▸ **Written problem**: Can you rewrite the lines below with each "Stadion" swapped for "Stadium", everything else left as it is and the picture omitted?

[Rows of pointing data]
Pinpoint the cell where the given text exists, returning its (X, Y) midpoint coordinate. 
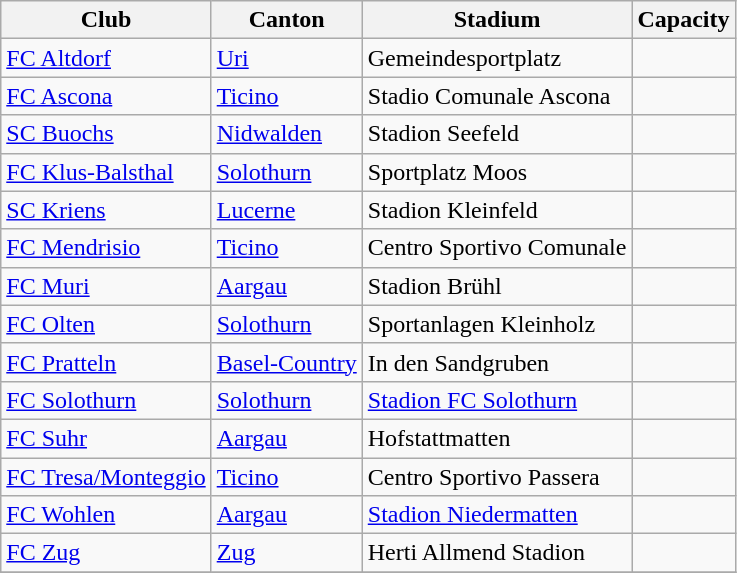
Club (106, 20)
Stadion Seefeld (497, 134)
FC Klus-Balsthal (106, 172)
SC Buochs (106, 134)
Nidwalden (286, 134)
Uri (286, 58)
Stadion Brühl (497, 286)
Centro Sportivo Passera (497, 477)
SC Kriens (106, 210)
FC Muri (106, 286)
Stadion Kleinfeld (497, 210)
FC Solothurn (106, 400)
Lucerne (286, 210)
Stadion FC Solothurn (497, 400)
Canton (286, 20)
Capacity (684, 20)
FC Mendrisio (106, 248)
FC Zug (106, 553)
FC Suhr (106, 438)
In den Sandgruben (497, 362)
Zug (286, 553)
Sportanlagen Kleinholz (497, 324)
FC Pratteln (106, 362)
Stadium (497, 20)
FC Tresa/Monteggio (106, 477)
Hofstattmatten (497, 438)
FC Ascona (106, 96)
FC Altdorf (106, 58)
Centro Sportivo Comunale (497, 248)
Stadio Comunale Ascona (497, 96)
FC Olten (106, 324)
Stadion Niedermatten (497, 515)
Basel-Country (286, 362)
Gemeindesportplatz (497, 58)
FC Wohlen (106, 515)
Herti Allmend Stadion (497, 553)
Sportplatz Moos (497, 172)
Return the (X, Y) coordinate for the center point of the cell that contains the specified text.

▸ **The completed task**:
Pinpoint the cell where the given text exists, returning its (X, Y) midpoint coordinate. 
Club (106, 20)
Stadium Seefeld (497, 134)
FC Klus-Balsthal (106, 172)
SC Buochs (106, 134)
Nidwalden (286, 134)
Uri (286, 58)
Stadium Brühl (497, 286)
Centro Sportivo Passera (497, 477)
SC Kriens (106, 210)
FC Muri (106, 286)
Stadium Kleinfeld (497, 210)
FC Solothurn (106, 400)
Lucerne (286, 210)
Stadium FC Solothurn (497, 400)
Canton (286, 20)
Capacity (684, 20)
FC Mendrisio (106, 248)
FC Zug (106, 553)
FC Suhr (106, 438)
In den Sandgruben (497, 362)
Zug (286, 553)
Sportanlagen Kleinholz (497, 324)
FC Pratteln (106, 362)
Stadium (497, 20)
FC Tresa/Monteggio (106, 477)
Hofstattmatten (497, 438)
FC Ascona (106, 96)
FC Altdorf (106, 58)
Centro Sportivo Comunale (497, 248)
Stadio Comunale Ascona (497, 96)
FC Olten (106, 324)
Stadium Niedermatten (497, 515)
Basel-Country (286, 362)
Gemeindesportplatz (497, 58)
FC Wohlen (106, 515)
Herti Allmend Stadium (497, 553)
Sportplatz Moos (497, 172)
Return the (X, Y) coordinate for the center point of the cell that contains the specified text.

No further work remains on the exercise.